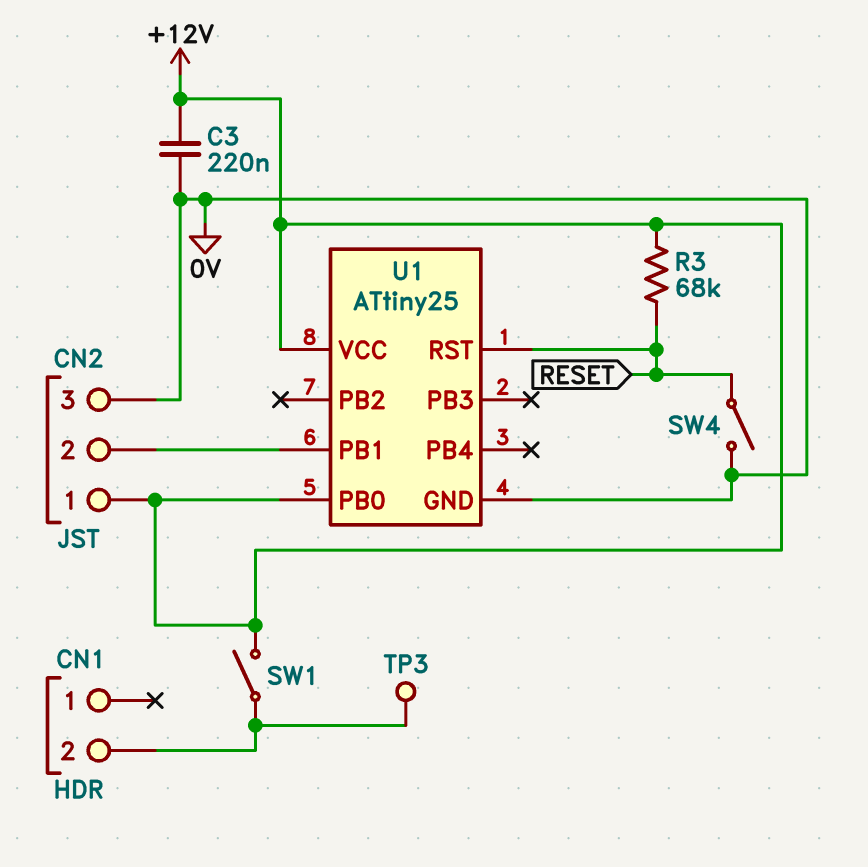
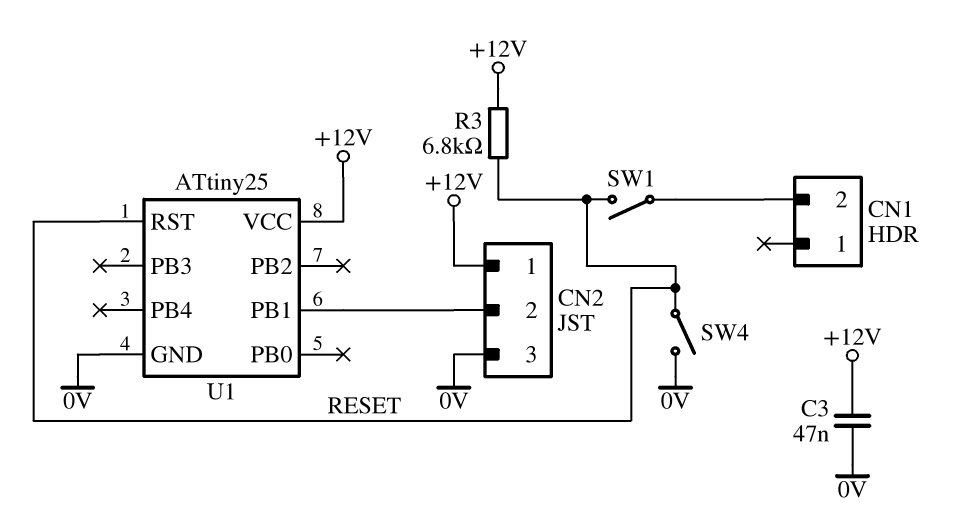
C3: 220nF (+12V, 0V) -> 47nF (+12V, 0V)
R3: 68k (+12V, RESET) -> 6.8k (+12V, RESET)
SW1: switch (+12V, CN1/2) -> switch (CN1/2, RESET)
TP3: test point (CN1/2) -> none
U1 pin PB0: +12V -> none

━━━━━━━━━━━━━━━━━━━━━━━━━━━━━━

WHAT THIS TASK INVOLVES
When an image appears in the data, skip it and output the rest exactly.

SOLUTION TO THIS TASK
C3: 220nF (+12V, 0V) -> 47nF (+12V, 0V)
R3: 68k (+12V, RESET) -> 6.8k (+12V, RESET)
SW1: switch (+12V, CN1/2) -> switch (CN1/2, RESET)
TP3: test point (CN1/2) -> none
U1 pin PB0: +12V -> none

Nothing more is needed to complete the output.